====== Records shown

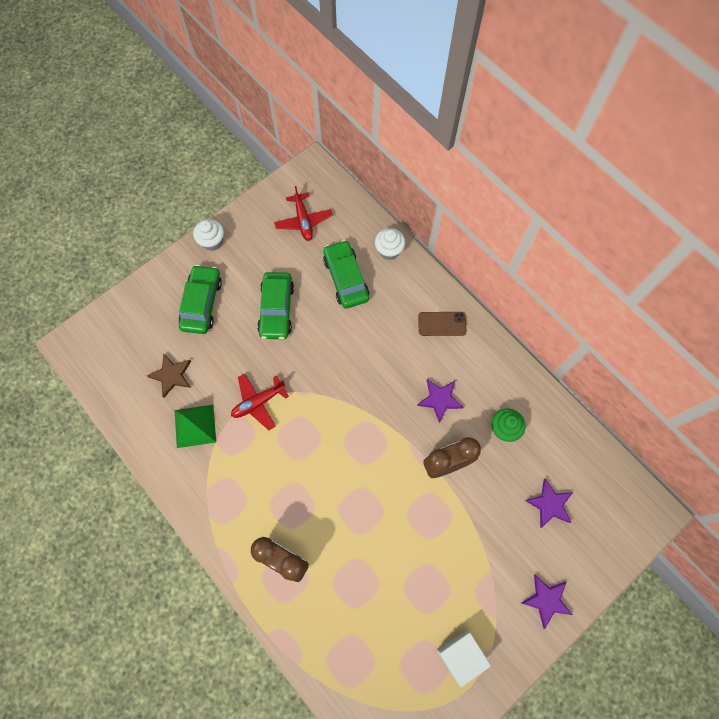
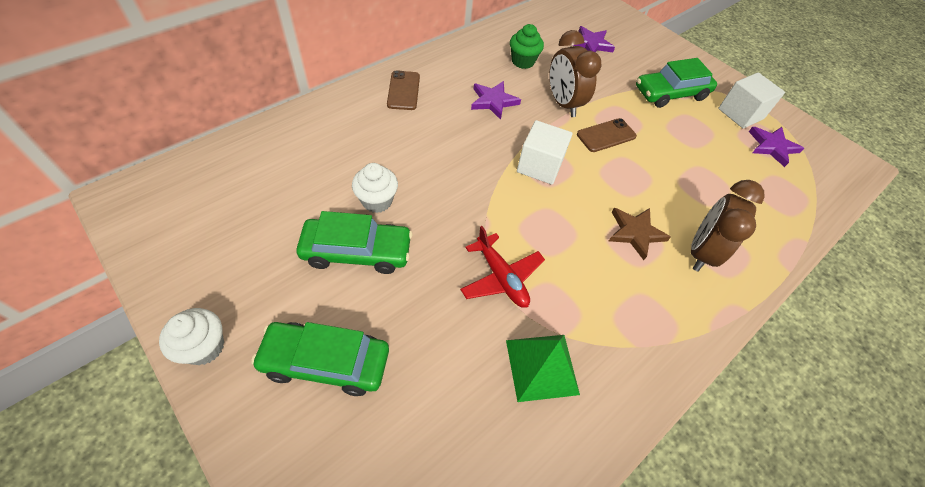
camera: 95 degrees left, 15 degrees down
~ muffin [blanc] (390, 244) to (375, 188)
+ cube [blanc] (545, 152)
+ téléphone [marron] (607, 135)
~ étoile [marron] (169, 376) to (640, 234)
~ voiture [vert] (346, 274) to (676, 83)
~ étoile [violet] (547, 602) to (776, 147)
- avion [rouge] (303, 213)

============

# [Required work]
Give back each line above verbatim, dropping every picture.

# [Problem solution]
camera: 95 degrees left, 15 degrees down
~ muffin [blanc] (390, 244) to (375, 188)
+ cube [blanc] (545, 152)
+ téléphone [marron] (607, 135)
~ étoile [marron] (169, 376) to (640, 234)
~ voiture [vert] (346, 274) to (676, 83)
~ étoile [violet] (547, 602) to (776, 147)
- avion [rouge] (303, 213)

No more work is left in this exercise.